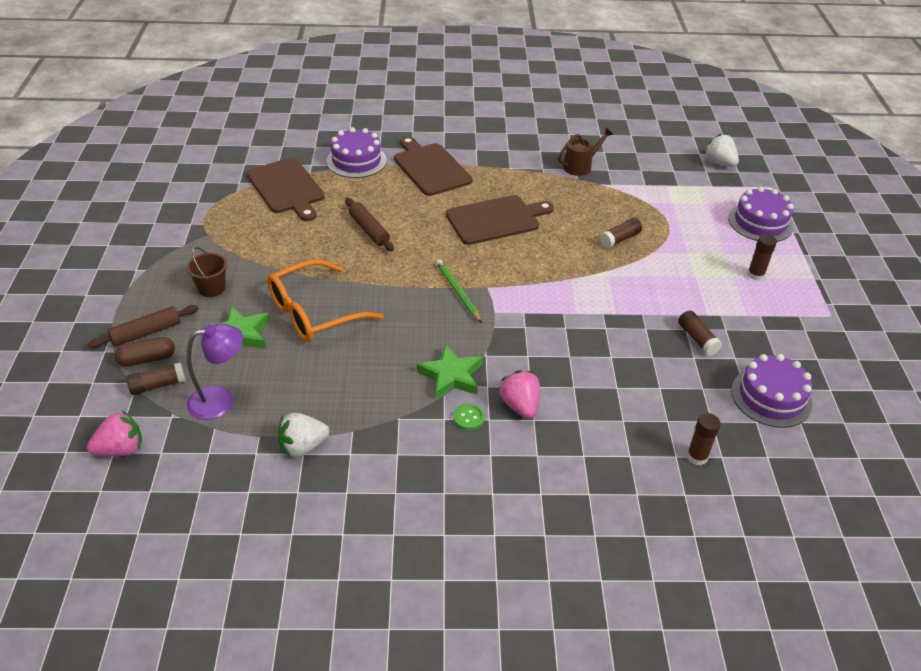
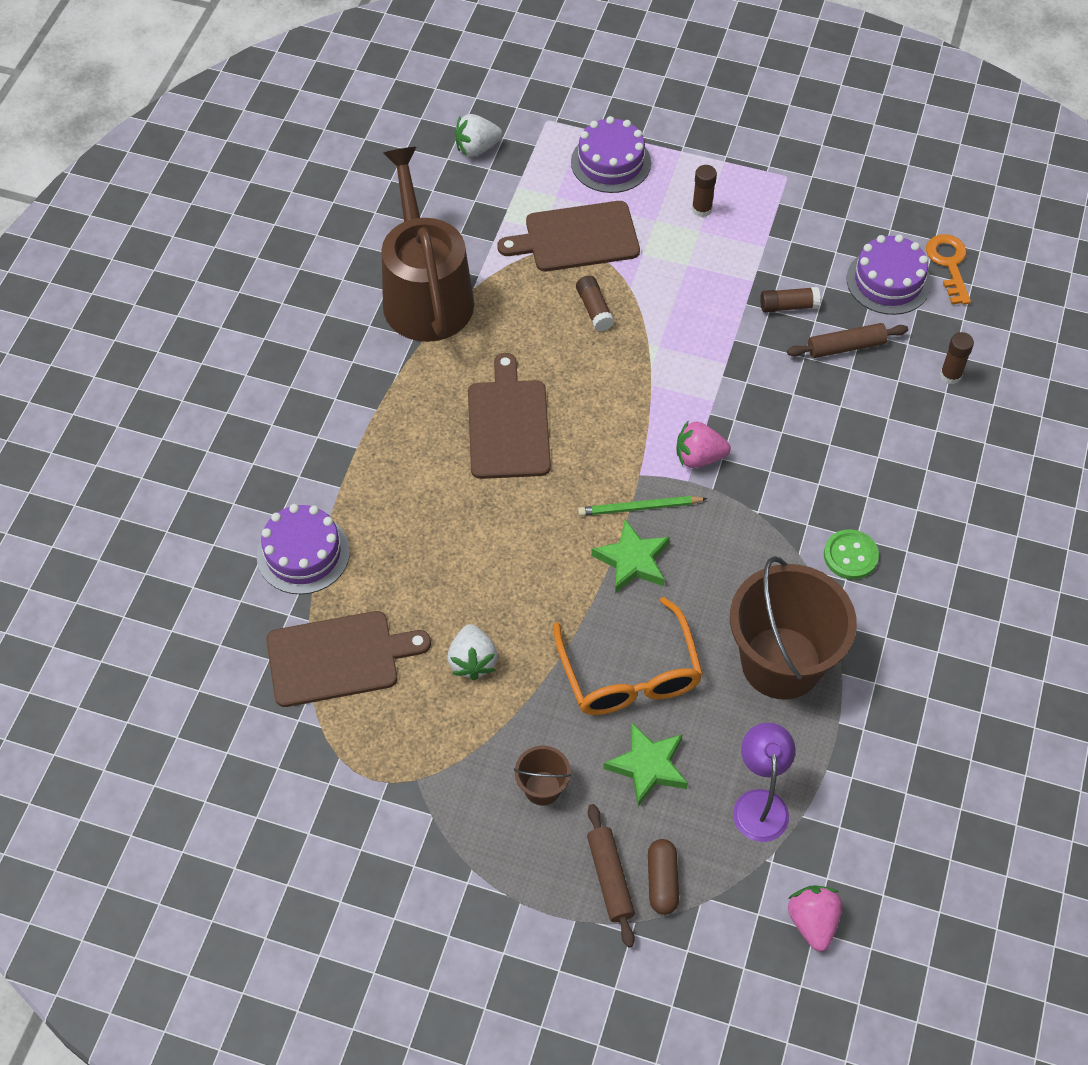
camera: 70 degrees left, 15 degrees up
(158, 385) = (714, 872): brown glue stick -> none
(303, 446) = (853, 727): white strawberry -> white strawberry (472, 661)
(350, 392) = (781, 663): none -> brown bucket
(369, 230) = (479, 575): brown rolling pin -> brown rolling pin (846, 346)
(430, 168) = (359, 466): brown cutting board -> brown cutting board (577, 237)
(451, 376) = (782, 554): green star -> green star (632, 560)
(468, 418) = (850, 556): green button -> green button, size x1.52
(519, 405) = (844, 503): pink strawberry -> pink strawberry (699, 457)
(580, 166) = (425, 294): brown watering can -> brown watering can, size x2.28
(823, 436) = (949, 264): none -> orange key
++++++++++++++++++++
BRIEF: Write out every line above exactly, minus images.

RESULT BELOW:
camera: 70 degrees left, 15 degrees up
(158, 385) = (714, 872): brown glue stick -> none
(303, 446) = (853, 727): white strawberry -> white strawberry (472, 661)
(350, 392) = (781, 663): none -> brown bucket
(369, 230) = (479, 575): brown rolling pin -> brown rolling pin (846, 346)
(430, 168) = (359, 466): brown cutting board -> brown cutting board (577, 237)
(451, 376) = (782, 554): green star -> green star (632, 560)
(468, 418) = (850, 556): green button -> green button, size x1.52
(519, 405) = (844, 503): pink strawberry -> pink strawberry (699, 457)
(580, 166) = (425, 294): brown watering can -> brown watering can, size x2.28
(823, 436) = (949, 264): none -> orange key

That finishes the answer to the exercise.